Directions for this task:
In your reply, repeat every entry exactly and skip over each picture.

Data records:
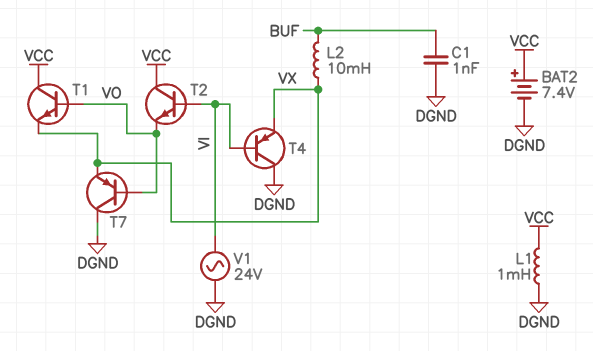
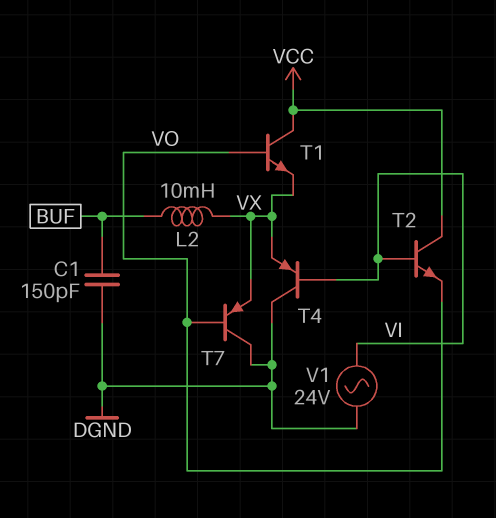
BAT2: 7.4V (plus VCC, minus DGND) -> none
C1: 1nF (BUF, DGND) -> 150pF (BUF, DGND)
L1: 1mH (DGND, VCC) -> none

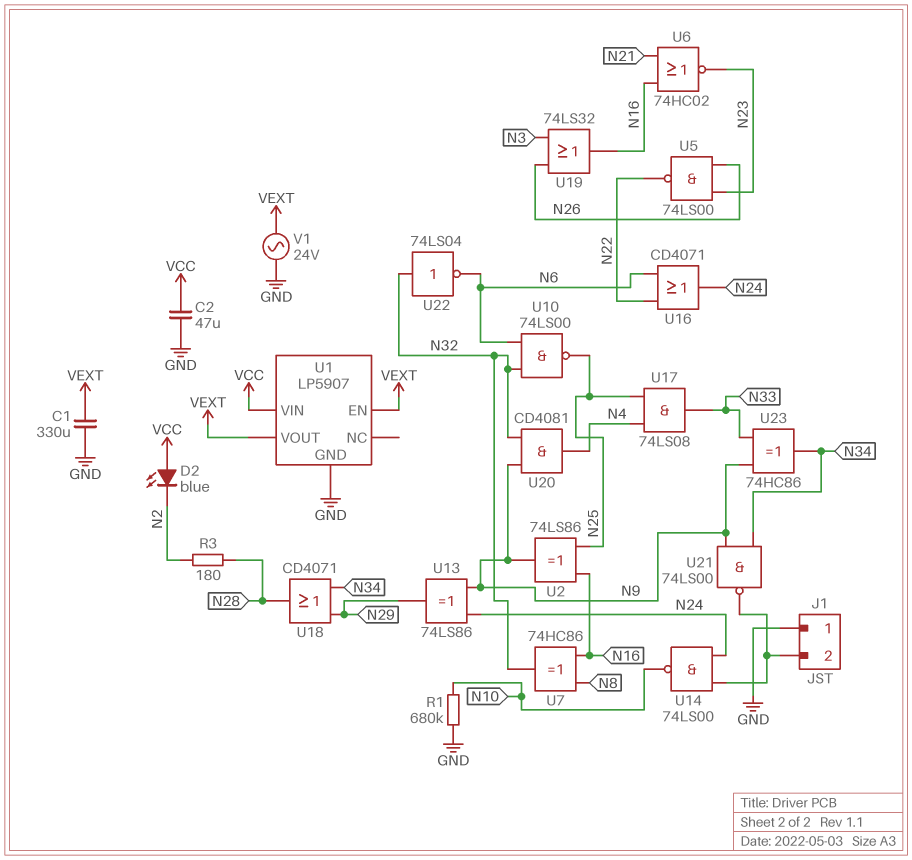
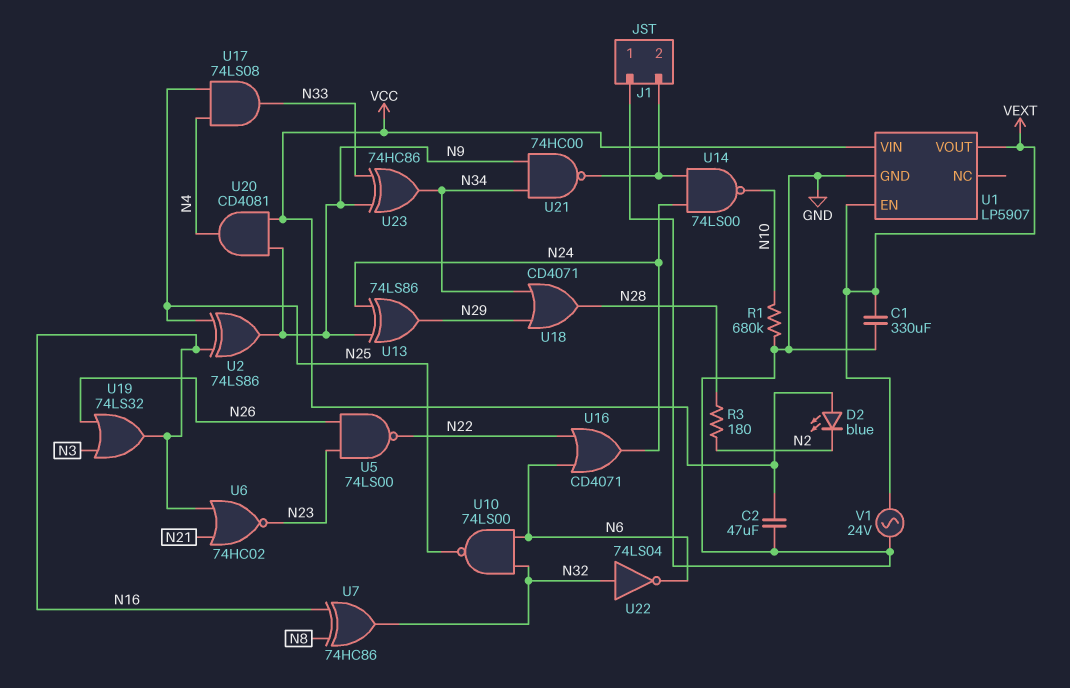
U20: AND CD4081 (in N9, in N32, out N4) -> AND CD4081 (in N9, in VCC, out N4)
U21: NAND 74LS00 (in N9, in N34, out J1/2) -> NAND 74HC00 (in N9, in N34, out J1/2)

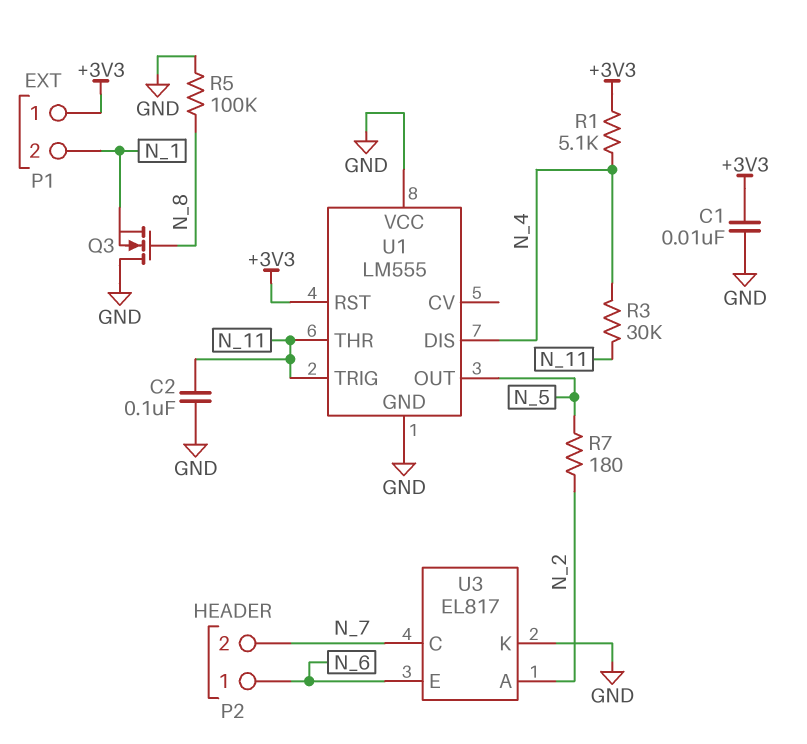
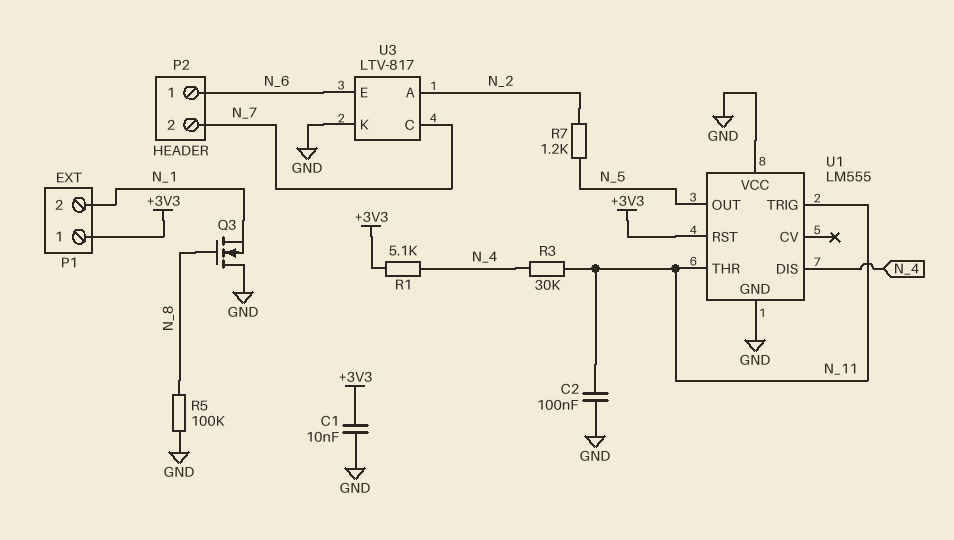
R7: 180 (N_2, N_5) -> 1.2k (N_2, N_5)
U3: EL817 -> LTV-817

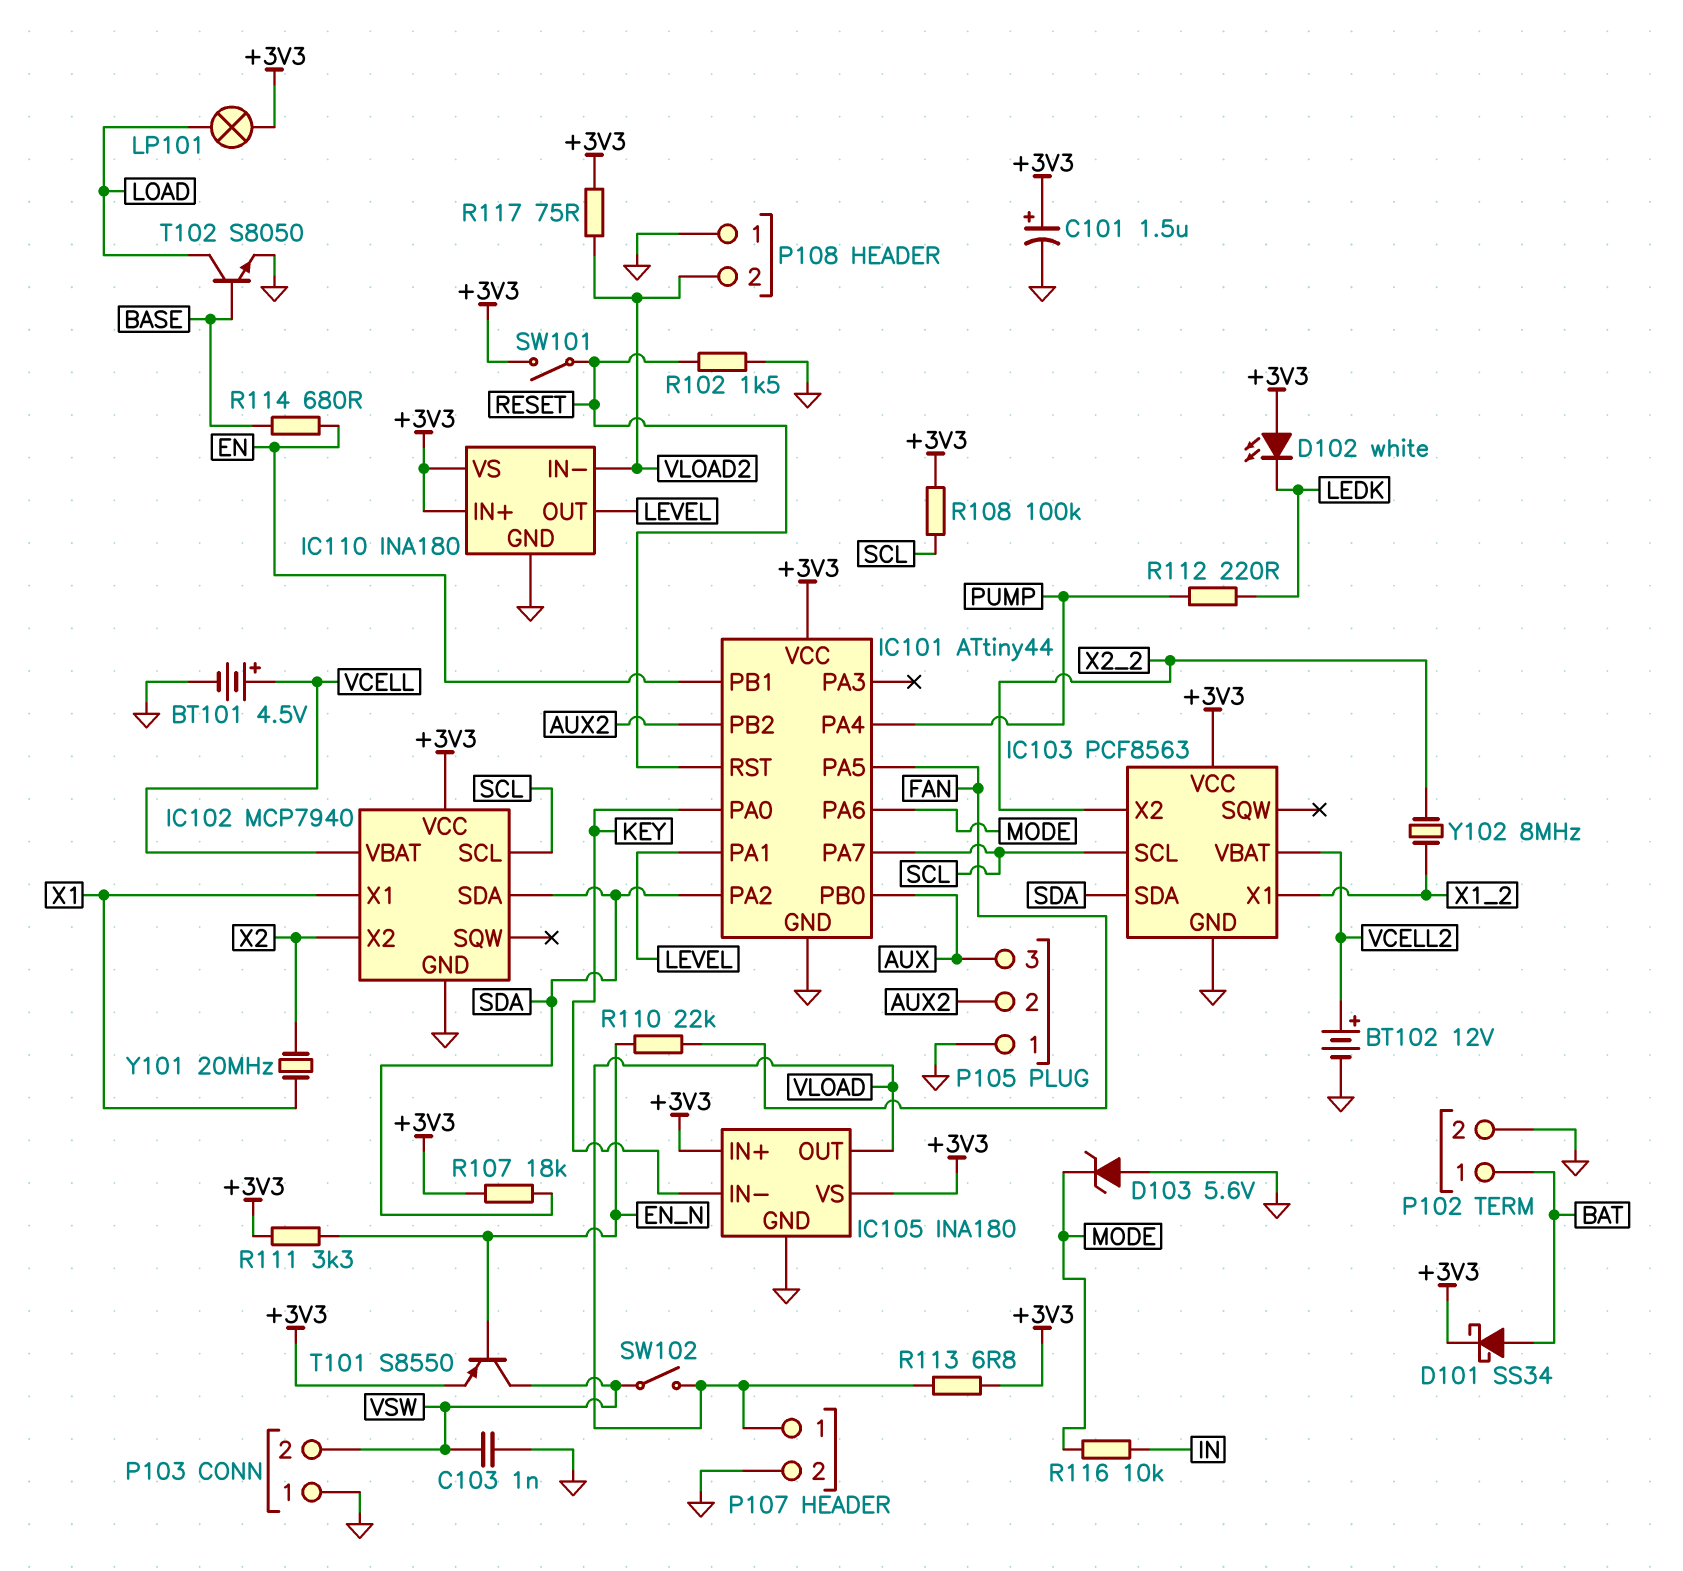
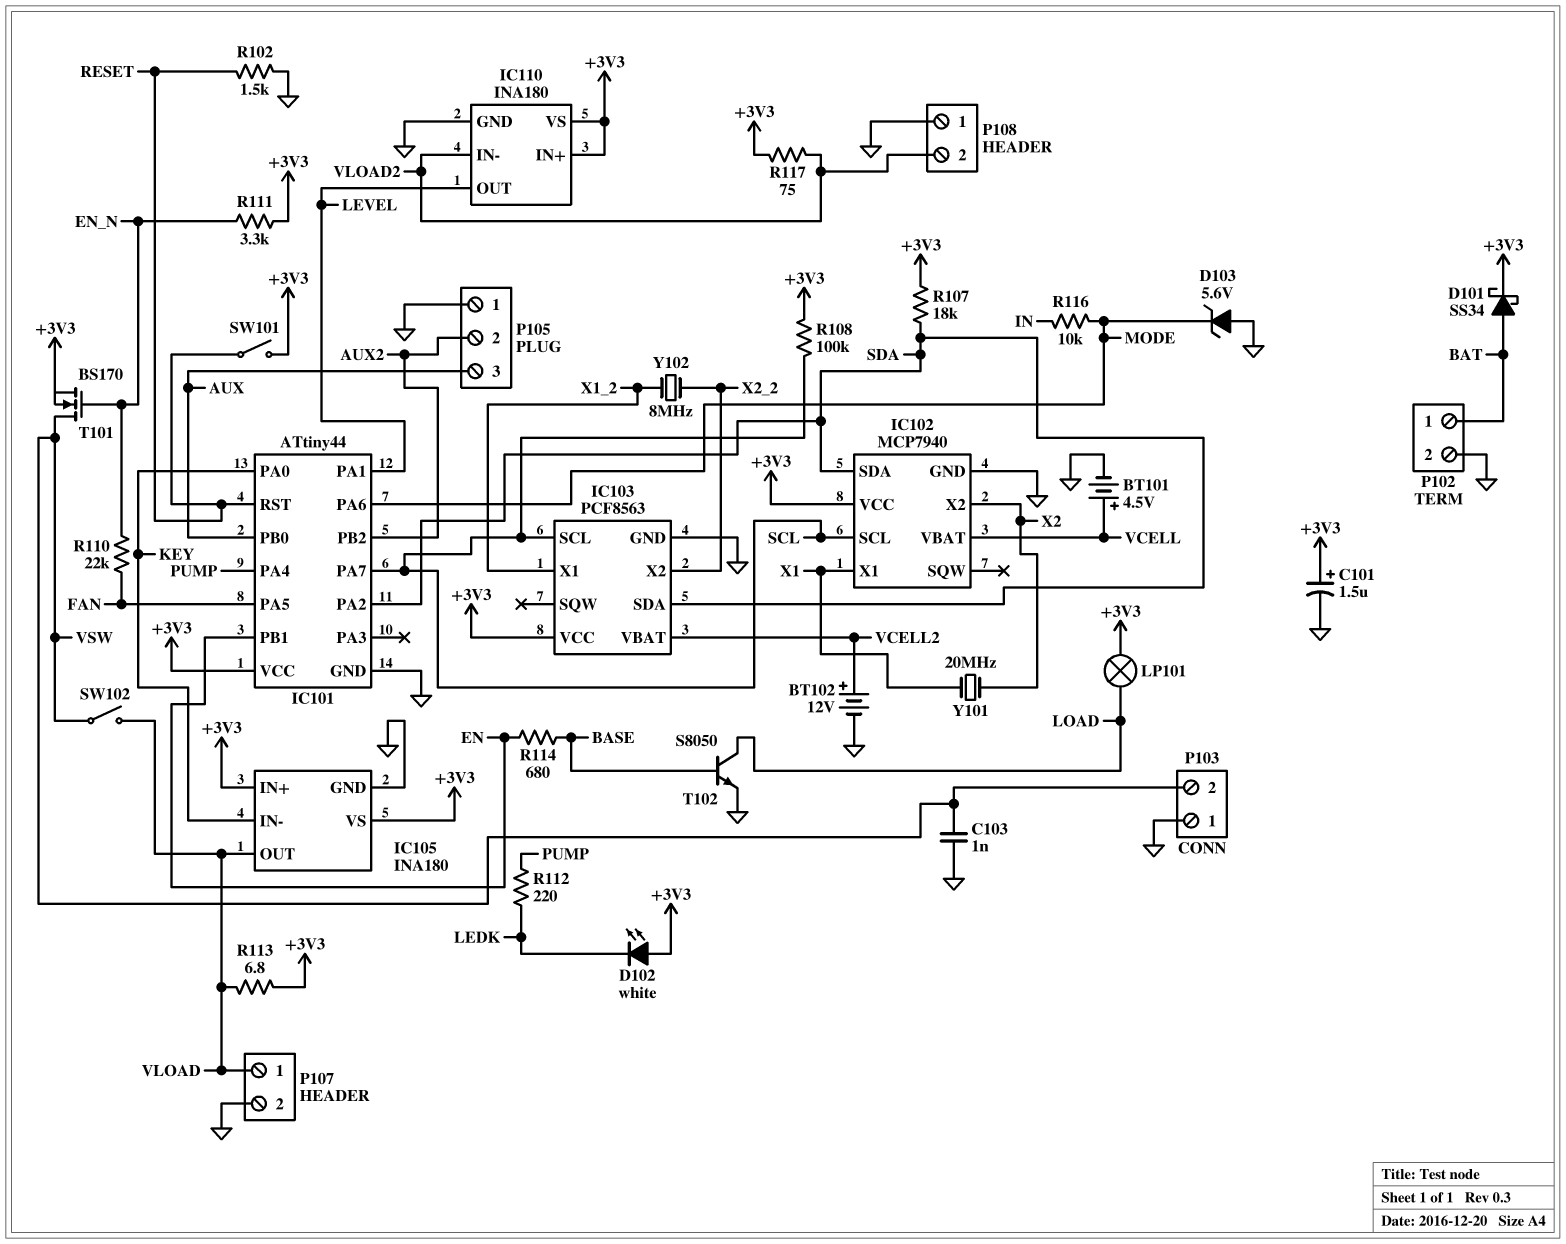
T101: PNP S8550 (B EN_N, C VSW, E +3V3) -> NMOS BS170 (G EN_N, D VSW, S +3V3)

Answer box:
BAT2: 7.4V (plus VCC, minus DGND) -> none
C1: 1nF (BUF, DGND) -> 150pF (BUF, DGND)
L1: 1mH (DGND, VCC) -> none

U20: AND CD4081 (in N9, in N32, out N4) -> AND CD4081 (in N9, in VCC, out N4)
U21: NAND 74LS00 (in N9, in N34, out J1/2) -> NAND 74HC00 (in N9, in N34, out J1/2)

R7: 180 (N_2, N_5) -> 1.2k (N_2, N_5)
U3: EL817 -> LTV-817

T101: PNP S8550 (B EN_N, C VSW, E +3V3) -> NMOS BS170 (G EN_N, D VSW, S +3V3)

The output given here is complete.